Detected change data
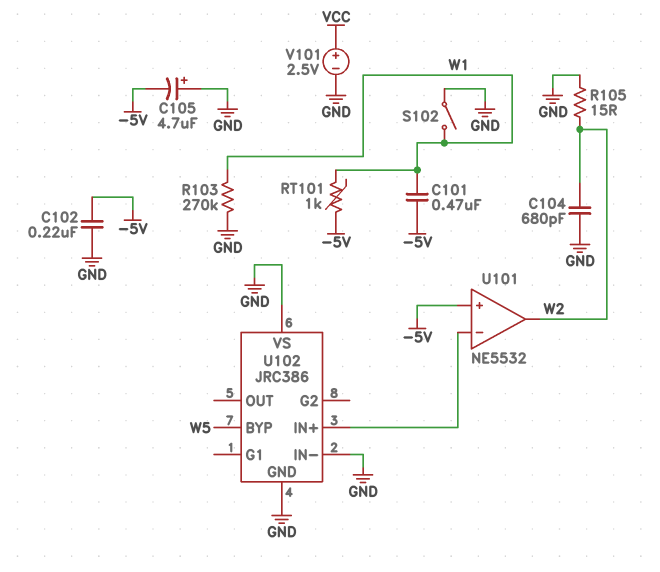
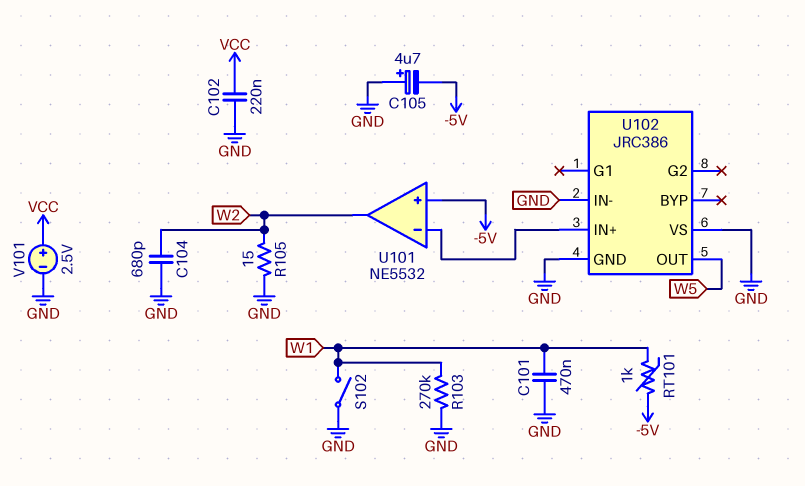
C101: 470nF (-5V, W1) -> 470nF (GND, W1)
C102: 220nF (-5V, GND) -> 220nF (GND, VCC)
U102 pin BYP: W5 -> none
U102 pin OUT: none -> W5

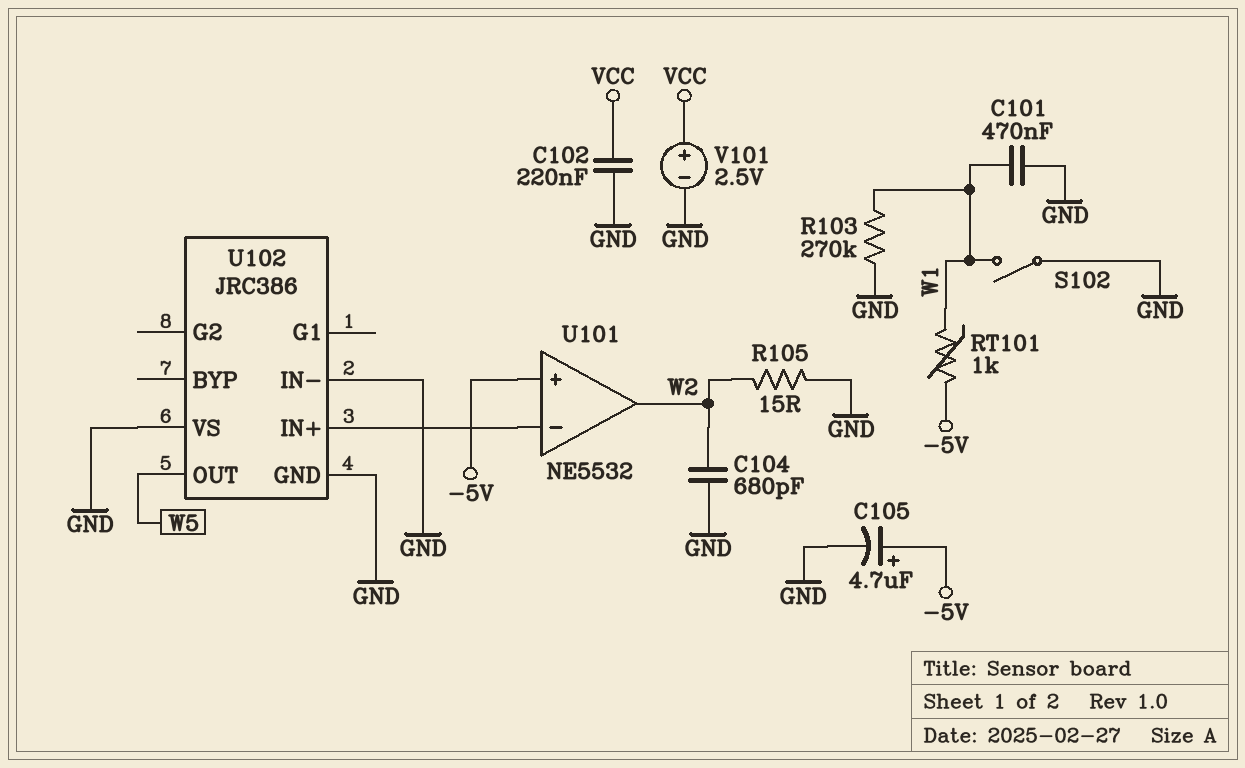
C105: 4.7uF (plus GND, minus -5V) -> 4.7uF (plus -5V, minus GND)

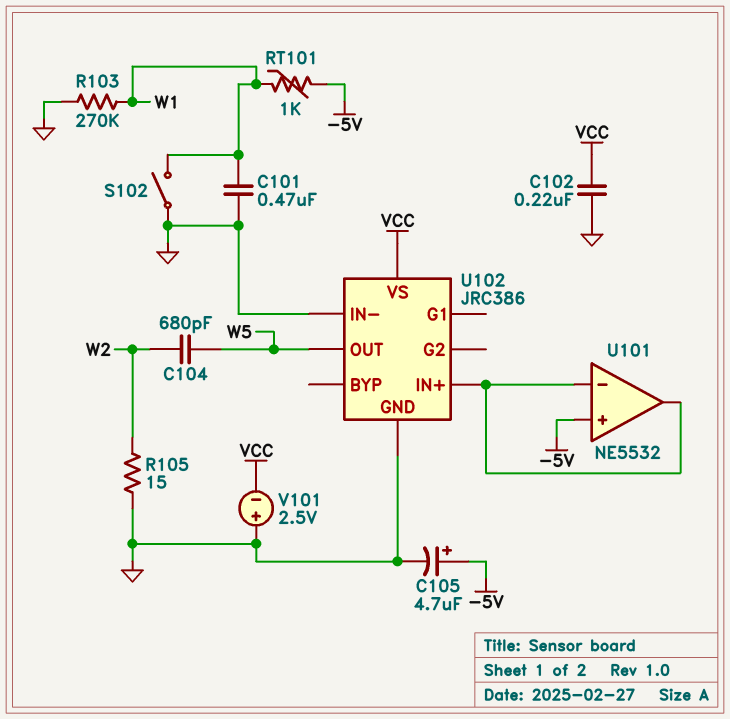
C104: 680pF (GND, W2) -> 680pF (W2, W5)
U101 pin out: W2 -> U101/in-
U102 pin VS: GND -> VCC
V101: 2.5V (plus VCC, minus GND) -> 2.5V (plus GND, minus VCC)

### Work instructions
Once you find the line containing "C102: 220nF (-5V, GND) -> 220nF (GND, VCC)", retype it and every line after it through the last line of the records above, exactly. Add nothing else, and leave out the pictures.

### Written response
C102: 220nF (-5V, GND) -> 220nF (GND, VCC)
U102 pin BYP: W5 -> none
U102 pin OUT: none -> W5

C105: 4.7uF (plus GND, minus -5V) -> 4.7uF (plus -5V, minus GND)

C104: 680pF (GND, W2) -> 680pF (W2, W5)
U101 pin out: W2 -> U101/in-
U102 pin VS: GND -> VCC
V101: 2.5V (plus VCC, minus GND) -> 2.5V (plus GND, minus VCC)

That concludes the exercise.